**** Provided records

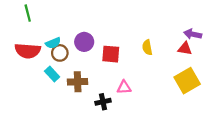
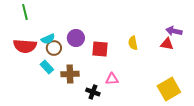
yellow square: (187, 81) -> (169, 89), moved
black cross: (103, 102) -> (93, 92), turned 32

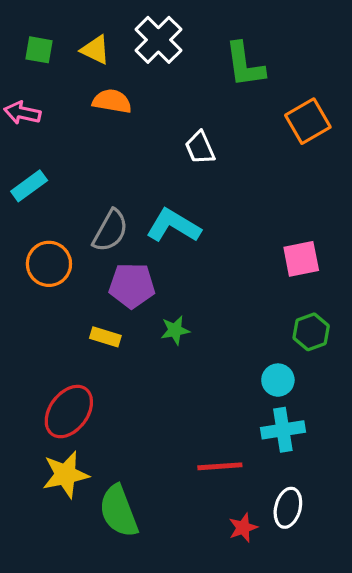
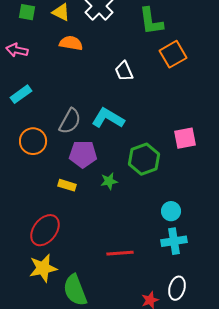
orange square: (308, 121) -> (173, 54), moved
green hexagon: (311, 332) -> (144, 159), moved, size x1.4
red line: (220, 466) -> (120, 253), moved

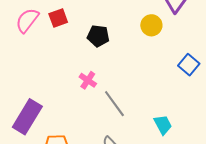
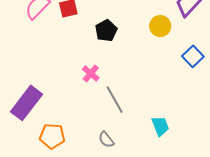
black pentagon: (98, 36) -> (106, 31), turned 30
blue square: (189, 65) -> (193, 56), moved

********

Task details: Leaving every picture out, repeat each line of the material exactly.

Answer for this exercise:
yellow square: (187, 81) -> (169, 89), moved
black cross: (103, 102) -> (93, 92), turned 32

orange square: (308, 121) -> (173, 54), moved
green hexagon: (311, 332) -> (144, 159), moved, size x1.4
red line: (220, 466) -> (120, 253), moved

black pentagon: (98, 36) -> (106, 31), turned 30
blue square: (189, 65) -> (193, 56), moved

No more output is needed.